** Opening Dataset entries block **

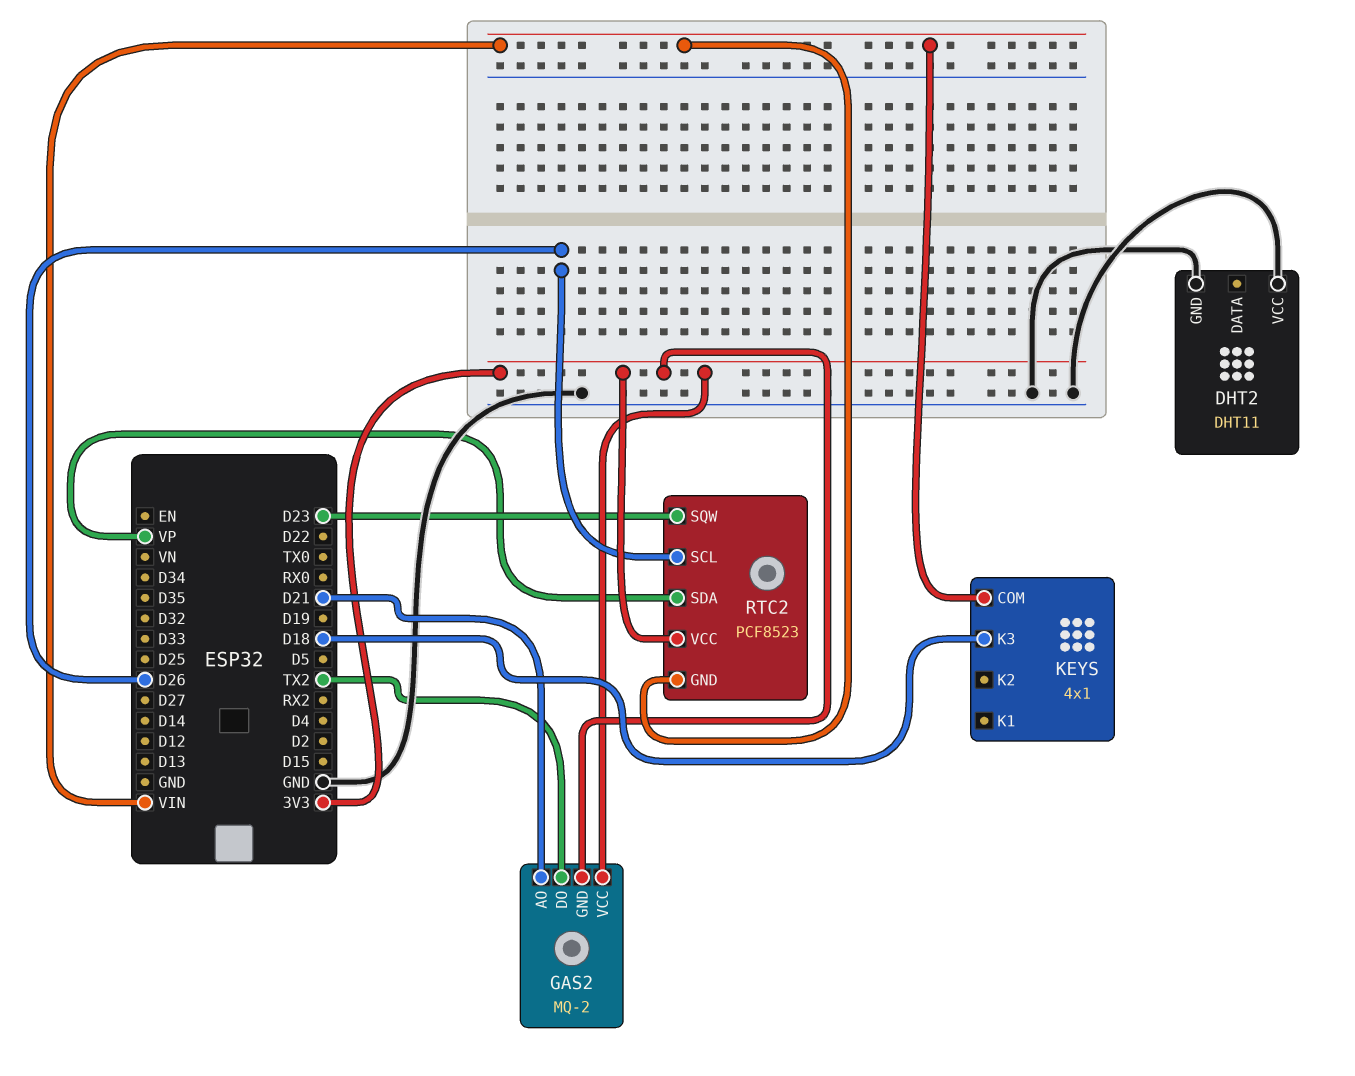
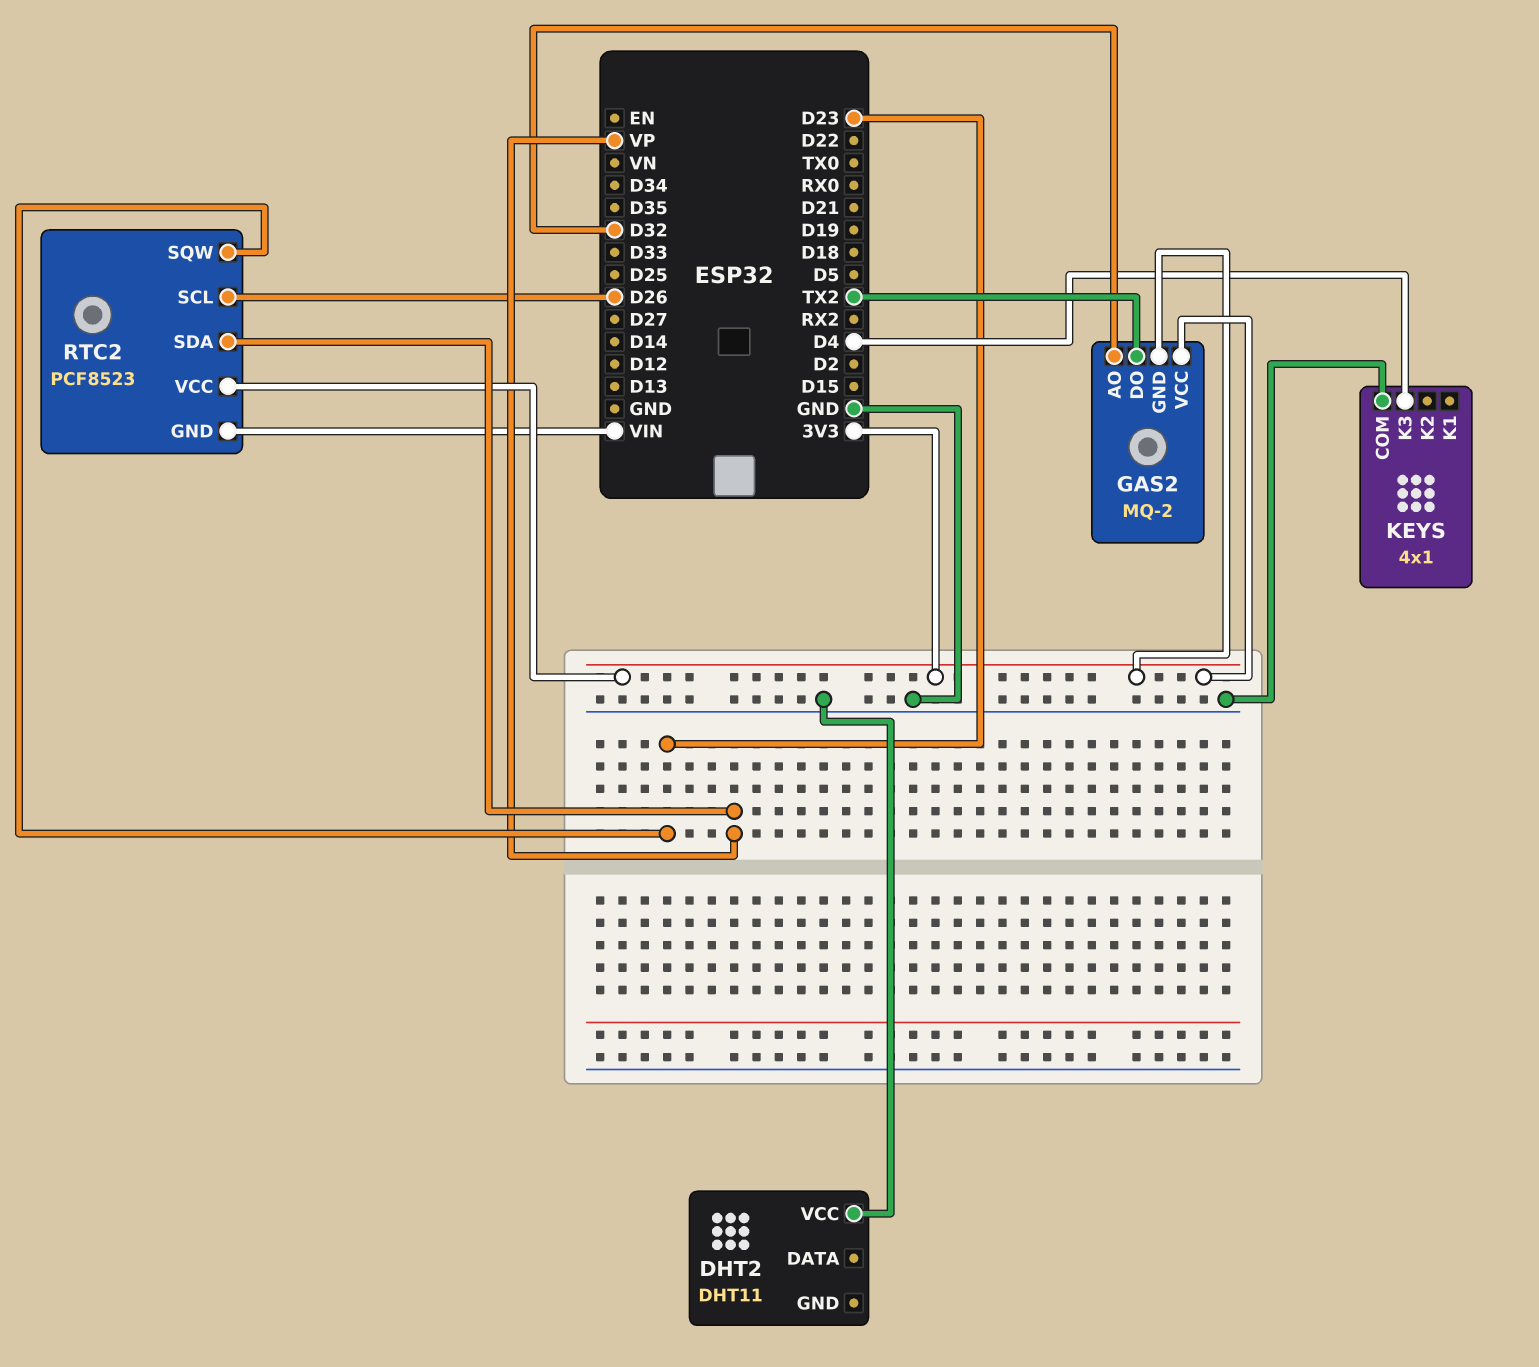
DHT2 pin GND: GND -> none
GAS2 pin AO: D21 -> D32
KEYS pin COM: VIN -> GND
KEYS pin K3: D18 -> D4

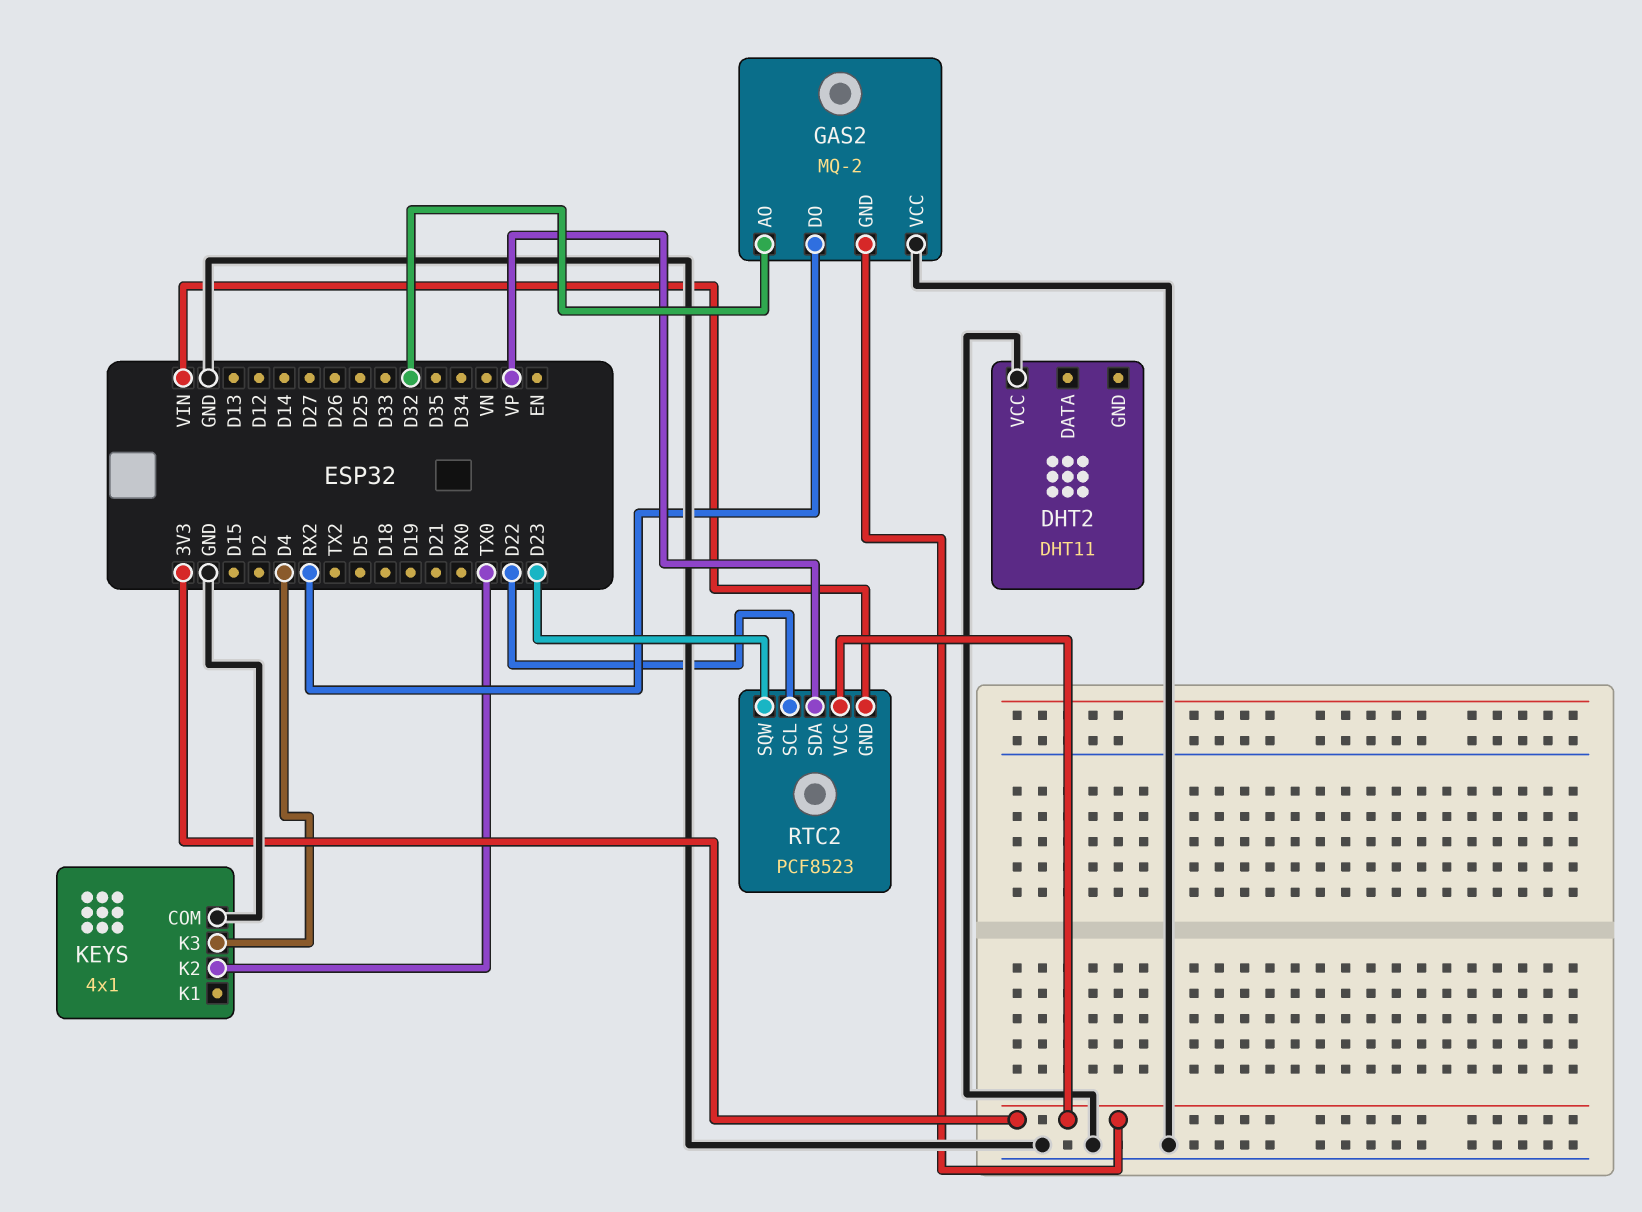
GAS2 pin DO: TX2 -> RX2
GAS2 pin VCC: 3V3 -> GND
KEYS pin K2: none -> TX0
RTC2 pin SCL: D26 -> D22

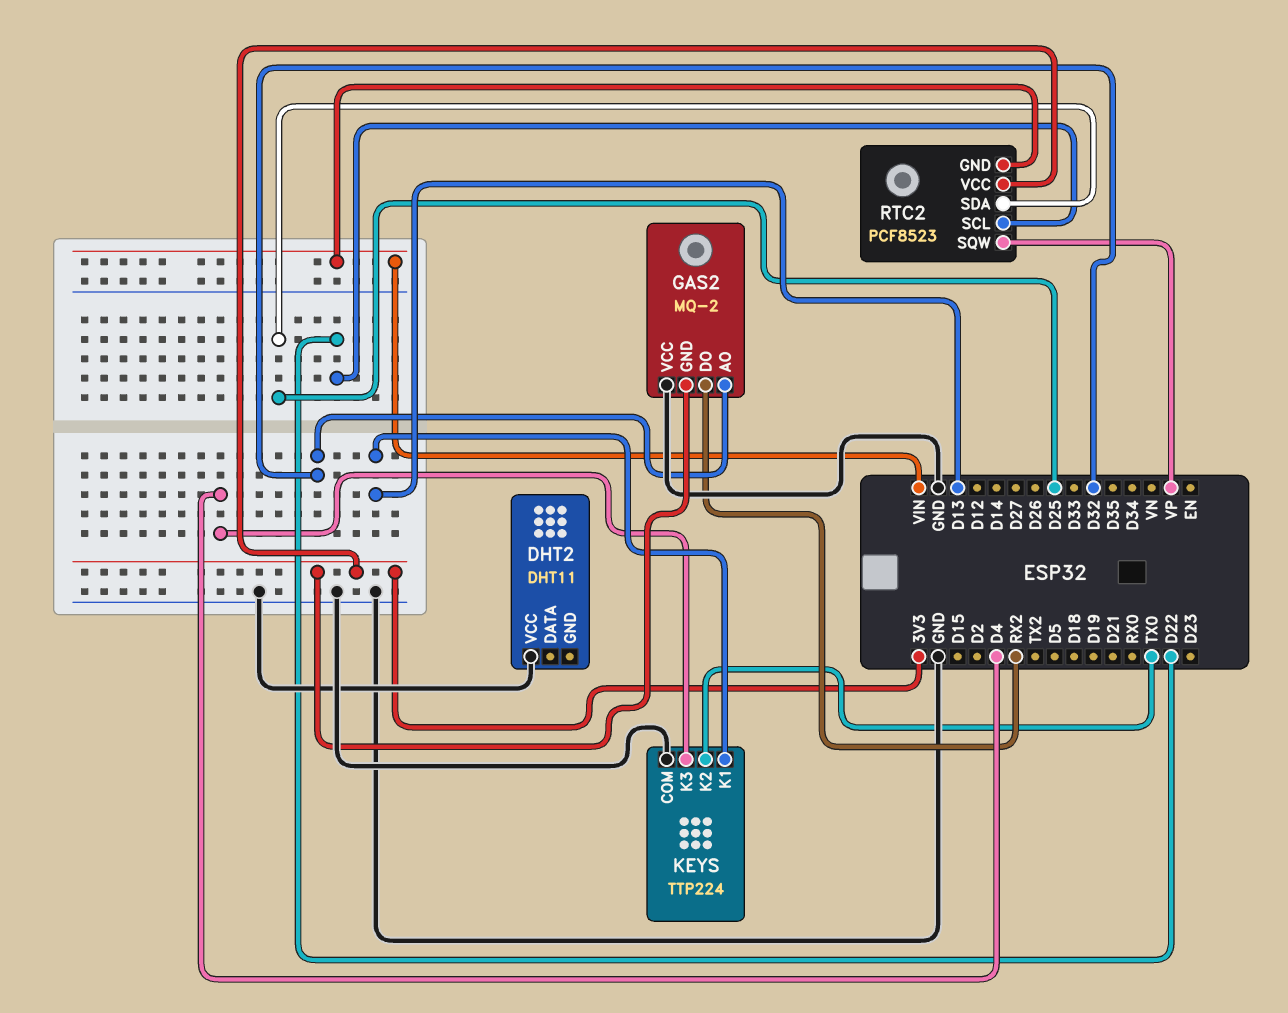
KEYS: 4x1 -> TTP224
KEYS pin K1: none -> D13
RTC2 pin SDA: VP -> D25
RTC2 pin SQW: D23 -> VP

** Closing Dataset entries block **

Exercise: An exact transcription of the data above is needed, without the pictures.

Response area:
DHT2 pin GND: GND -> none
GAS2 pin AO: D21 -> D32
KEYS pin COM: VIN -> GND
KEYS pin K3: D18 -> D4

GAS2 pin DO: TX2 -> RX2
GAS2 pin VCC: 3V3 -> GND
KEYS pin K2: none -> TX0
RTC2 pin SCL: D26 -> D22

KEYS: 4x1 -> TTP224
KEYS pin K1: none -> D13
RTC2 pin SDA: VP -> D25
RTC2 pin SQW: D23 -> VP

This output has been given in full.